[Records contained in a dataset]
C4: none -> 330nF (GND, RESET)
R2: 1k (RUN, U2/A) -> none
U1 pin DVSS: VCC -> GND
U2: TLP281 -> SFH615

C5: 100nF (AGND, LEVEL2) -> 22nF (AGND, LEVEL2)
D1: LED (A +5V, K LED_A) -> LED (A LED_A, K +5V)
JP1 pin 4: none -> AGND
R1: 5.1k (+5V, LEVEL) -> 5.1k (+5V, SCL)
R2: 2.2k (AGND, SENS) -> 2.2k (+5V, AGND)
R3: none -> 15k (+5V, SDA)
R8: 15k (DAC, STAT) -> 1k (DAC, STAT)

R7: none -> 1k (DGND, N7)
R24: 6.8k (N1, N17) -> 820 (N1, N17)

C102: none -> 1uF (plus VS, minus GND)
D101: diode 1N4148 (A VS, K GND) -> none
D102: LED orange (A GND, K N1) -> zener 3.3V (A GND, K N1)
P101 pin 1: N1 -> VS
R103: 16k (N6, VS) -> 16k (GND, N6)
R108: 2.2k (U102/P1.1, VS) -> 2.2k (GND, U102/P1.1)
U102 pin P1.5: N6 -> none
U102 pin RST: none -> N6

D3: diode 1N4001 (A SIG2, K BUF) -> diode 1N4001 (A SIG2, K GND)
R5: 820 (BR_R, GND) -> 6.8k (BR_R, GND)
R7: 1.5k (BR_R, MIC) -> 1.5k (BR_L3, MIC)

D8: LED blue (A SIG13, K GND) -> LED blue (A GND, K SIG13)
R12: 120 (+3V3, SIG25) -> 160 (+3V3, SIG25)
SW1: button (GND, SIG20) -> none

* WHAT YOU WILL DO:
When you reach the line holding "D101: diode 1N4148 (A VS, K GND) -> none" in the records above, begin reproducing exactly, stop after the line holding "R7: 1.5k (BR_R, MIC) -> 1.5k (BR_L3, MIC)", and output nothing else.

* SOLUTION TO THE PROBLEM:
D101: diode 1N4148 (A VS, K GND) -> none
D102: LED orange (A GND, K N1) -> zener 3.3V (A GND, K N1)
P101 pin 1: N1 -> VS
R103: 16k (N6, VS) -> 16k (GND, N6)
R108: 2.2k (U102/P1.1, VS) -> 2.2k (GND, U102/P1.1)
U102 pin P1.5: N6 -> none
U102 pin RST: none -> N6

D3: diode 1N4001 (A SIG2, K BUF) -> diode 1N4001 (A SIG2, K GND)
R5: 820 (BR_R, GND) -> 6.8k (BR_R, GND)
R7: 1.5k (BR_R, MIC) -> 1.5k (BR_L3, MIC)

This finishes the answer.